[YOUR OBJECTIVE] Please retype the material beneath this task exactly, starting with its first line and finishing with the line containing "(428, 424) = (497, 281): blue".
▶
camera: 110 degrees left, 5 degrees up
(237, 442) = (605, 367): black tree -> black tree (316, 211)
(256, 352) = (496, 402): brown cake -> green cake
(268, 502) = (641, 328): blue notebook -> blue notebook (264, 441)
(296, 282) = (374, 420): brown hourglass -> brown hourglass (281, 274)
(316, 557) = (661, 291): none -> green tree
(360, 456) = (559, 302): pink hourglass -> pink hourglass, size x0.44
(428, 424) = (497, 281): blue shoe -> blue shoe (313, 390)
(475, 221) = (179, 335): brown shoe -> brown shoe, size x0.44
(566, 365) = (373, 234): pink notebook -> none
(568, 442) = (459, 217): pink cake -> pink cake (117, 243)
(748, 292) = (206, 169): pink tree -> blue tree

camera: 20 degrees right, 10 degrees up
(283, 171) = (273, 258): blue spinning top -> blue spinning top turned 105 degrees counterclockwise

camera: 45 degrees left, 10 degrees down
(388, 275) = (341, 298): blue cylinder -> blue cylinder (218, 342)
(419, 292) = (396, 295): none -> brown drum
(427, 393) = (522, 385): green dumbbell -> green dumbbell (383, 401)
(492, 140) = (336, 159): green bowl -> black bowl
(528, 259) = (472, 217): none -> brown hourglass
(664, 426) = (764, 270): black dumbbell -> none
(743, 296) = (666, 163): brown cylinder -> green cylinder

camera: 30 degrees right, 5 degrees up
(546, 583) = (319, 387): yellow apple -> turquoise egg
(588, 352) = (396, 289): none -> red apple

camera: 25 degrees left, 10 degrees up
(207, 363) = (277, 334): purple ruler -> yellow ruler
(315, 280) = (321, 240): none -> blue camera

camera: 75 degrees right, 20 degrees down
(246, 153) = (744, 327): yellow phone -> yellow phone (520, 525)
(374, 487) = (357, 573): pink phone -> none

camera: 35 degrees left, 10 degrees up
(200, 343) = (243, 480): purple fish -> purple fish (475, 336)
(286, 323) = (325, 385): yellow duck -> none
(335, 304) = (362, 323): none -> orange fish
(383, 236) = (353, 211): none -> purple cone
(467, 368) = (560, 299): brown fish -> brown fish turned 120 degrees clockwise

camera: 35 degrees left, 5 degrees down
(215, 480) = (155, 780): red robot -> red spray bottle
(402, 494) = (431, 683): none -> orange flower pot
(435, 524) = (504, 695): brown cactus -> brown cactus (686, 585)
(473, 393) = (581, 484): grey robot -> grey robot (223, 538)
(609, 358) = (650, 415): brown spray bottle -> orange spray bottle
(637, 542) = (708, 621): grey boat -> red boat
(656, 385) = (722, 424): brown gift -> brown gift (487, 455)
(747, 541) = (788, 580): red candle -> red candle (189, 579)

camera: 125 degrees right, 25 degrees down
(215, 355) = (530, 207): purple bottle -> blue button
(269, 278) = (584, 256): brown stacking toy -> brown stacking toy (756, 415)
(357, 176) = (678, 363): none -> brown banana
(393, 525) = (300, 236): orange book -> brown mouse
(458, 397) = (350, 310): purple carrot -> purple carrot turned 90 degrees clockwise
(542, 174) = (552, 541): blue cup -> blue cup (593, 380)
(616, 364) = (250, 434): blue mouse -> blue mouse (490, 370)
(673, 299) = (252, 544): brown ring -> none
◀
[REPLY]
camera: 110 degrees left, 5 degrees up
(237, 442) = (605, 367): black tree -> black tree (316, 211)
(256, 352) = (496, 402): brown cake -> green cake
(268, 502) = (641, 328): blue notebook -> blue notebook (264, 441)
(296, 282) = (374, 420): brown hourglass -> brown hourglass (281, 274)
(316, 557) = (661, 291): none -> green tree
(360, 456) = (559, 302): pink hourglass -> pink hourglass, size x0.44
(428, 424) = (497, 281): blue shoe -> blue shoe (313, 390)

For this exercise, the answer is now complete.